Instructions for the task: After finding the line with "(387, 95) = (476, 488): white cheese -> none" in the entries below, retype exactly each line from there through the line with "(681, 289) = (70, 387): brown", including that final line.

Input data:

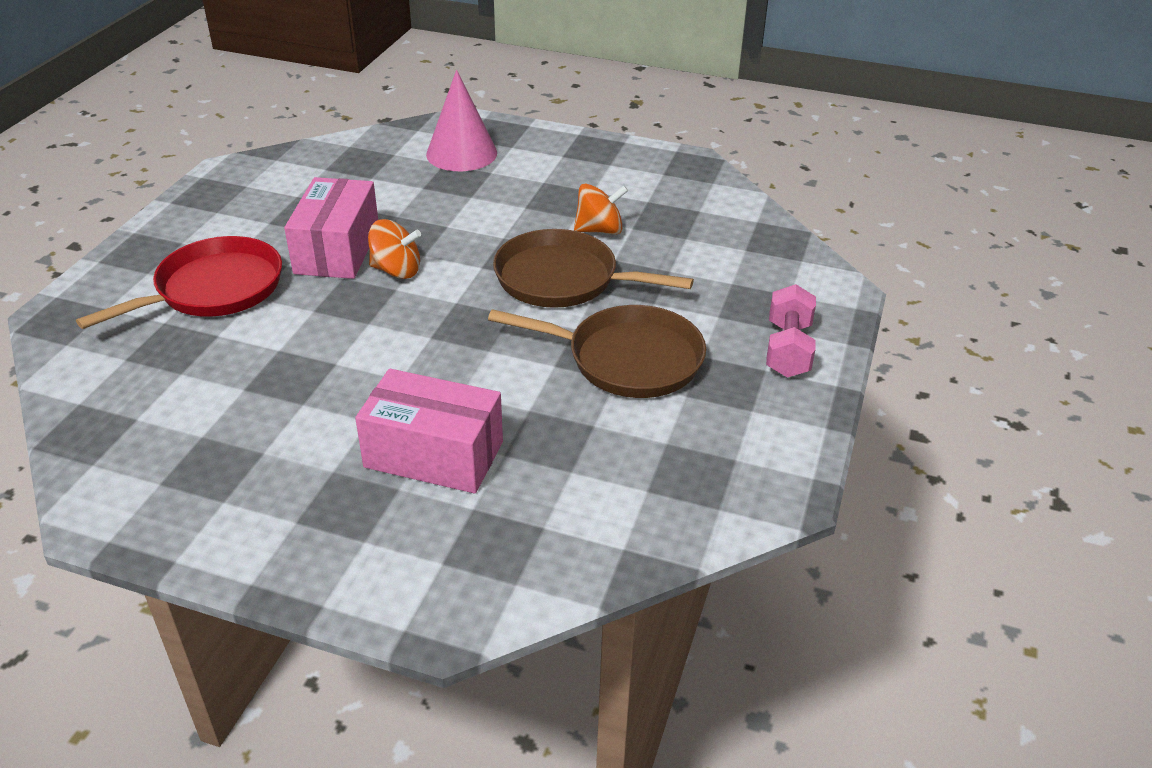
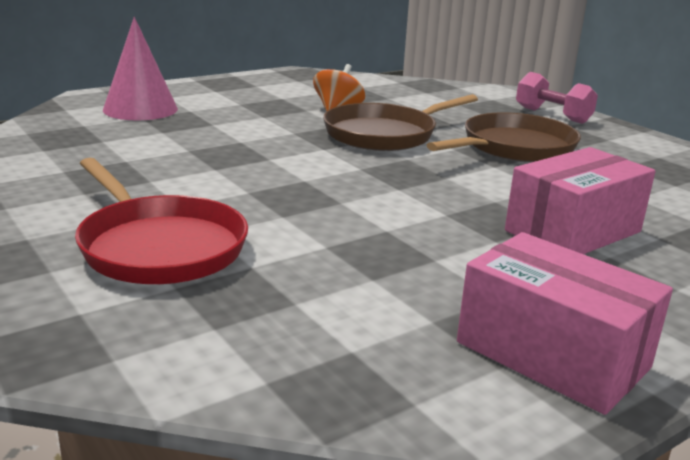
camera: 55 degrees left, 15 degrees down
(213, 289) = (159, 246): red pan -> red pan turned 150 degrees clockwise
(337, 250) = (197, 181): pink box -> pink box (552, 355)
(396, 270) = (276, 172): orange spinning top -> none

---

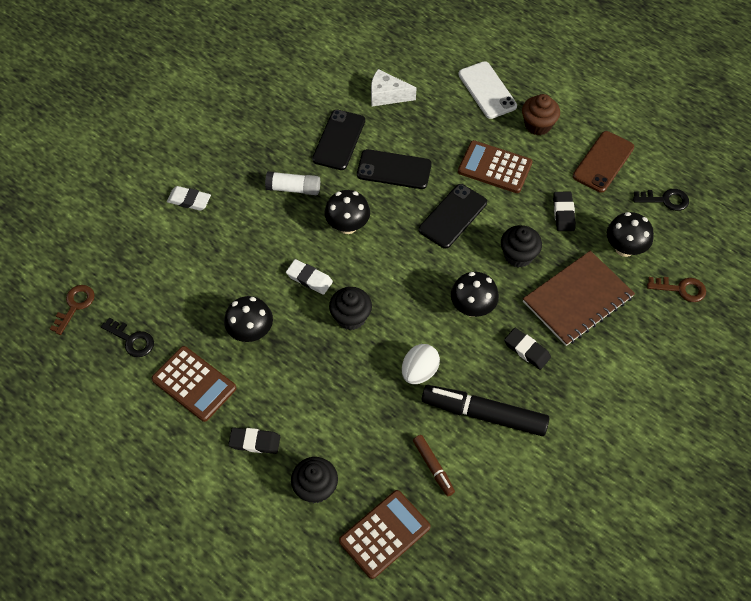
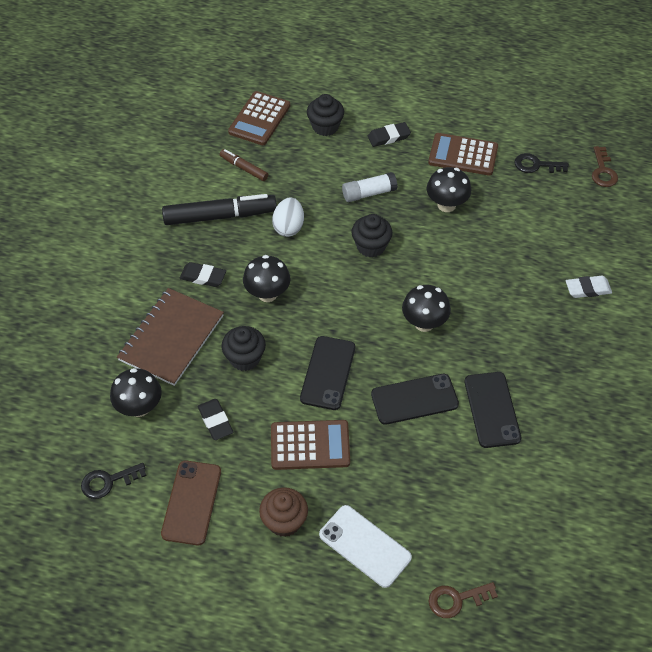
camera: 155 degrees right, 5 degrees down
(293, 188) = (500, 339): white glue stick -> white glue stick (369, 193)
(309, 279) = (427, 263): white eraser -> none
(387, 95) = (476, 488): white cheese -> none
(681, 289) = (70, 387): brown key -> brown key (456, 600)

Response area:
(387, 95) = (476, 488): white cheese -> none
(681, 289) = (70, 387): brown key -> brown key (456, 600)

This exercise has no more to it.